*Challenge*:
Which lines in the records below contain the word "Mark"? Copy each one out.

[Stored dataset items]
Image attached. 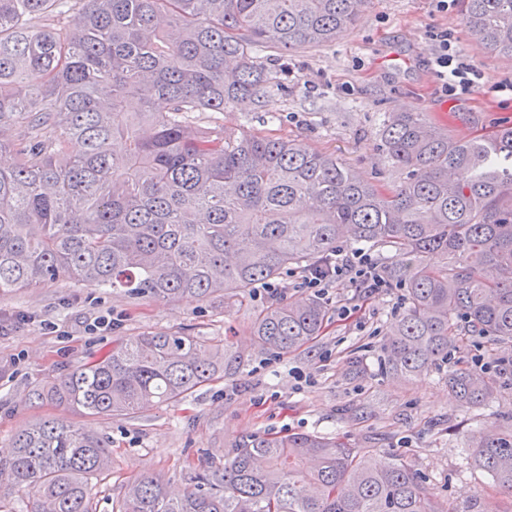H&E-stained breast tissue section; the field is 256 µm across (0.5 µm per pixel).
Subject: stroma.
<instances>
[{
    "instance_id": "35a3bbf8",
    "label": "stroma",
    "mask_w": 512,
    "mask_h": 512,
    "mask_svg": "<svg viewBox=\"0 0 512 512\" xmlns=\"http://www.w3.org/2000/svg\"><path fill=\"white\" fill-rule=\"evenodd\" d=\"M433 30L447 31L452 46L482 71V89L460 97L438 91L430 65ZM510 80L512 65L476 41L461 0H450L444 10L436 0H368L355 28L329 44L289 53L287 71L272 74L260 98L197 112L192 120L234 135L297 139L390 188L400 176L384 166L378 149L386 113L425 112L458 137L489 134L512 125V94L490 90ZM404 294L395 286L372 295L330 288L324 297L329 319L308 349L283 357L248 355L237 376L184 401L99 419L33 403L31 392L96 359L114 339L145 332L183 330L220 340L229 327L247 351V314L225 312L219 300H152L69 282L18 289L0 298V457L10 454L19 428L41 419L60 418L108 437L112 463L94 479L93 497L96 512H112L135 478L183 489L203 465L223 463L241 436L313 432L347 442L372 468L404 462L426 477L439 504L455 512H465L473 495L498 512H512V497L467 458L474 433L512 421V383H502L481 407H459L448 393V374L458 362H471L477 353L491 361L503 349L485 338L452 336L448 362L425 377L398 380L384 369L381 336L404 311ZM111 312L121 315L119 327L88 333L90 323Z\"/></svg>"
}]
</instances>
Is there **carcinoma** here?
Returning a JSON list of instances; mask_svg holds the SVG:
<instances>
[{"instance_id": "cac0c4a2", "label": "carcinoma", "mask_w": 512, "mask_h": 512, "mask_svg": "<svg viewBox=\"0 0 512 512\" xmlns=\"http://www.w3.org/2000/svg\"><path fill=\"white\" fill-rule=\"evenodd\" d=\"M367 0H0V296L58 282L173 300L190 294L244 306L255 289L319 264L352 239L393 255L384 279L407 306L383 336L384 368L400 379L450 357L448 337L512 347V126L453 137L424 112H390L389 190L336 156L292 139L194 127L263 94L257 51L283 59L356 24ZM465 22L492 53L512 57V0H464ZM137 100V112L127 103ZM164 100L168 110L157 112ZM21 132L1 139L11 129ZM78 141L82 149L69 152ZM325 302H268L250 317L252 351L288 355L320 335ZM244 364L229 340L143 333L33 391L108 419L179 402ZM512 380L460 367L461 405ZM0 458L30 512H96L91 479L111 451L103 437L56 419L21 428ZM476 469L512 496V426L471 438ZM116 512H451L401 462L372 470L360 452L306 433L251 434L204 465L193 487L130 482Z\"/></svg>"}]
</instances>
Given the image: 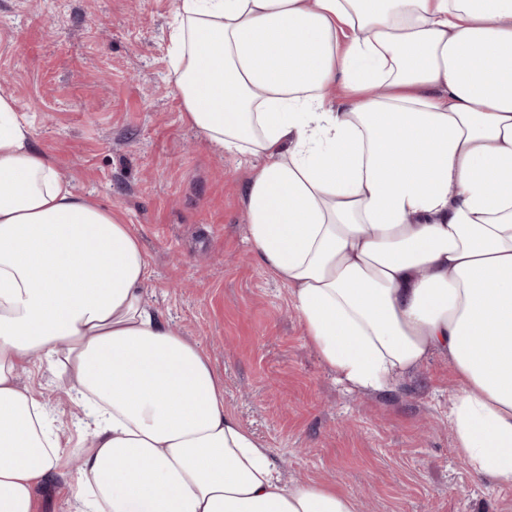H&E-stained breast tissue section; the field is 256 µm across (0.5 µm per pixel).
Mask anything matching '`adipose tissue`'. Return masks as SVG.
Instances as JSON below:
<instances>
[{"mask_svg":"<svg viewBox=\"0 0 512 512\" xmlns=\"http://www.w3.org/2000/svg\"><path fill=\"white\" fill-rule=\"evenodd\" d=\"M183 118L259 158L249 241L342 382L436 355L473 472L512 485V0H176ZM148 262L0 94V512H37L64 450L17 371L32 352L92 432L75 512H357L284 484L205 350L146 305Z\"/></svg>","mask_w":512,"mask_h":512,"instance_id":"ef3b65f1","label":"adipose tissue"}]
</instances>
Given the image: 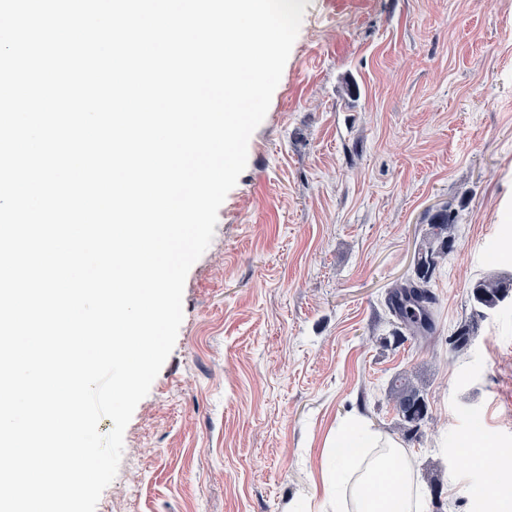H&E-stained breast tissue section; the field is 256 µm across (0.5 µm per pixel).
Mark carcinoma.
I'll return each mask as SVG.
<instances>
[{"instance_id":"carcinoma-1","label":"carcinoma","mask_w":512,"mask_h":512,"mask_svg":"<svg viewBox=\"0 0 512 512\" xmlns=\"http://www.w3.org/2000/svg\"><path fill=\"white\" fill-rule=\"evenodd\" d=\"M428 222L429 237L418 253V273L396 286L386 300L389 310L400 325L401 337L408 335L413 339H425L431 332L436 297L430 289L433 278L430 267L437 265L448 254V243L455 239V216L450 208L445 207L430 214ZM507 295H512V277L486 275L471 286L473 308L482 311L497 308ZM469 325L470 319L462 321L452 338L453 350L458 355L466 353L471 346L473 335ZM389 396L395 405L398 428L402 434L407 436L416 432V418L406 414L407 401L416 398L424 401L426 397L414 378L406 374L396 376L391 381Z\"/></svg>"}]
</instances>
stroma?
I'll return each mask as SVG.
<instances>
[{"label":"stroma","mask_w":512,"mask_h":512,"mask_svg":"<svg viewBox=\"0 0 512 512\" xmlns=\"http://www.w3.org/2000/svg\"><path fill=\"white\" fill-rule=\"evenodd\" d=\"M446 205L436 331L397 339L387 294ZM509 241L512 0H309L96 512H351L353 433L400 446L422 512H512V299L466 354L448 343L472 283L512 276ZM403 372L429 404L408 438ZM472 436L490 464L460 466ZM390 400L394 403L396 412L398 414V428L404 436L417 432L418 429L414 428L416 424L415 416H409L405 412L409 409L407 401L409 399L419 398L424 402L426 408L425 421L429 415V406L423 391L419 388L414 378L409 375H398L391 381L389 389Z\"/></svg>","instance_id":"1"}]
</instances>
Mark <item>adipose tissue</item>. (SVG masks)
I'll return each instance as SVG.
<instances>
[{
    "mask_svg": "<svg viewBox=\"0 0 512 512\" xmlns=\"http://www.w3.org/2000/svg\"><path fill=\"white\" fill-rule=\"evenodd\" d=\"M356 474L353 493L359 499V512H411L413 483L400 450L390 448L370 459L348 451L336 466L337 479Z\"/></svg>",
    "mask_w": 512,
    "mask_h": 512,
    "instance_id": "adipose-tissue-1",
    "label": "adipose tissue"
}]
</instances>
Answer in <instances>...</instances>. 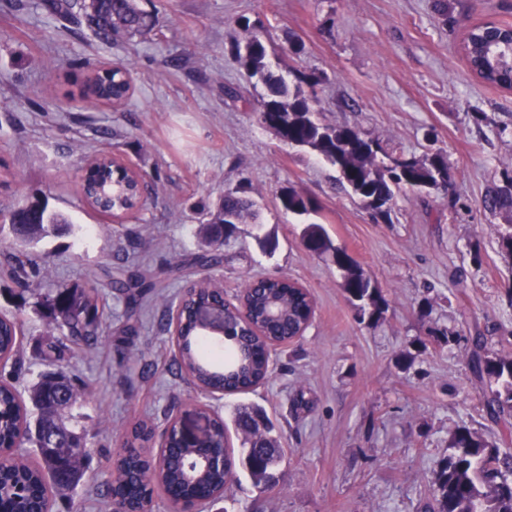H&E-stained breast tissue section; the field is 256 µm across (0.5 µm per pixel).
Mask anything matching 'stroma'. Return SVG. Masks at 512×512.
I'll return each instance as SVG.
<instances>
[{
  "mask_svg": "<svg viewBox=\"0 0 512 512\" xmlns=\"http://www.w3.org/2000/svg\"><path fill=\"white\" fill-rule=\"evenodd\" d=\"M155 11L154 35L103 43L63 29L42 11L0 0V209L32 194L76 229L44 238L47 293L59 282L92 279L103 265L150 269L156 288L140 315L122 300L96 347L75 351L68 369L94 391L67 414L83 430L86 475L53 512H106L101 496L109 451L134 422L161 424L170 411L204 403L227 415L263 408L284 458L272 488L248 477L201 512H422L451 435L465 424L512 455V423L483 411L484 386L464 348L438 330L512 336V259L500 236L512 216L482 205L486 189L512 168V91L485 84L459 51L464 30L492 19L512 24V0H141ZM249 20L272 39L275 70L287 79L316 73V108L325 122L358 128L405 155L442 154L448 187L398 192L389 222L343 190L335 168L288 146L260 120L261 100L232 53ZM303 45L289 50V40ZM119 62L132 78L120 105L86 103L87 76ZM109 151L140 171L141 210L123 223L83 200L86 164ZM246 185L263 232L251 225L224 248L223 266L169 263L201 244L202 207ZM294 188L317 206L303 218L276 196ZM323 225L388 301L382 319L360 320L330 259L300 242L305 223ZM480 264H473V255ZM287 276L309 290L316 309L304 336L278 351L268 380L217 399L180 374L165 330L167 308L184 283L208 279L233 299L255 278ZM17 286L0 280V313L19 314L26 331V389L46 365L34 349L46 330L32 306L17 307Z\"/></svg>",
  "mask_w": 512,
  "mask_h": 512,
  "instance_id": "obj_1",
  "label": "stroma"
}]
</instances>
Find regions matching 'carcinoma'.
<instances>
[{
	"mask_svg": "<svg viewBox=\"0 0 512 512\" xmlns=\"http://www.w3.org/2000/svg\"><path fill=\"white\" fill-rule=\"evenodd\" d=\"M36 7L48 16L79 30L86 28L98 40L110 43L118 36H146L156 27V15L143 9L139 0H39ZM244 43L235 45V59L254 79L263 110L260 119L277 130L281 140L309 149L336 168L340 183L373 213L375 220L390 219L395 191L403 187L436 188L450 179L448 161L439 154L418 158L403 153L393 154L364 132L350 126H336L315 117L316 87L321 77L299 74L288 83L275 71L268 58L263 35L243 20ZM509 27L477 26L464 44L465 57L482 81L503 89L512 88V67L492 63L486 53L492 37L508 38ZM129 71L122 67L106 75L94 73L84 82L83 93L92 94L106 103L121 104L130 95ZM86 179L88 197L96 194L105 167L112 155L101 152ZM281 207L293 214L315 211L314 203L291 187L278 193ZM482 204L490 211L512 214V176L504 174V184L487 188ZM134 182L125 173L114 178L112 193L96 201L94 209L111 216L136 211ZM211 219L201 225L202 250L169 265L168 275L175 279L186 264L201 267L219 266L224 261V232L238 224H254L258 218L256 202L247 189L239 187L224 192ZM9 225L17 242L32 245L43 238L70 228L69 220L48 208L39 199L35 207H12L0 210V227ZM304 248L317 256H328L341 271V287L355 304L360 319L379 320L387 307L381 290L368 278L360 265L345 249L334 244L321 224H307L301 236ZM9 277L20 287V306L33 303L39 317L60 332L36 340L42 358L60 363L80 348H93L103 333L105 305L100 303V290L105 287L125 296L131 313L141 307L143 295L134 288H152L154 283L143 274L124 276L122 270L108 266L100 281L86 283L61 282L47 294L35 292L30 282L40 271L30 253L19 251L5 256ZM221 295L205 283L180 296L182 305L178 321L167 319L171 343L177 348L178 371L190 376L202 390L225 389L245 393L264 383L270 374V347L276 341L283 345L294 342L309 327L314 300L310 294L286 277H268L247 295L250 325L238 328L237 316L229 311L224 319V333L230 359L220 362L207 357L206 340L193 317V307L218 302ZM20 324L15 316H0V448L11 450L19 435H24L36 448L37 461L29 463L15 457L0 467V489L13 490L27 498L49 500L74 486L84 470L87 456L84 435L65 423V413L80 400L92 396L86 382L71 377L58 368L41 373L31 386L30 403H25L15 383L24 368L21 357ZM443 342L465 343L470 354L474 378L487 385L484 410L494 424L512 418V353L503 354L497 345H512L506 336L493 339L479 333L466 336L459 331L440 332ZM233 423L240 437V450L229 448L228 466L224 470L203 467L200 457L211 448L229 444L228 423ZM154 431L153 422L139 420L126 433L119 464L106 483L107 497H119L130 504L148 497L156 489L166 495L180 497L187 504L222 493L238 481L245 471L255 485L273 478V470L281 458V448L273 434V426L262 409L238 405L231 420L218 419L197 443L182 445L171 438L163 449L166 467L150 471V462L141 455ZM451 453L435 472L434 503L425 505L426 512H512V456H500L498 448L478 431L463 424L456 428L450 444Z\"/></svg>",
	"mask_w": 512,
	"mask_h": 512,
	"instance_id": "cac0c4a2",
	"label": "carcinoma"
}]
</instances>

*The solution*:
Mark carcinoma.
Mark <item>adipose tissue</item>. (SVG masks)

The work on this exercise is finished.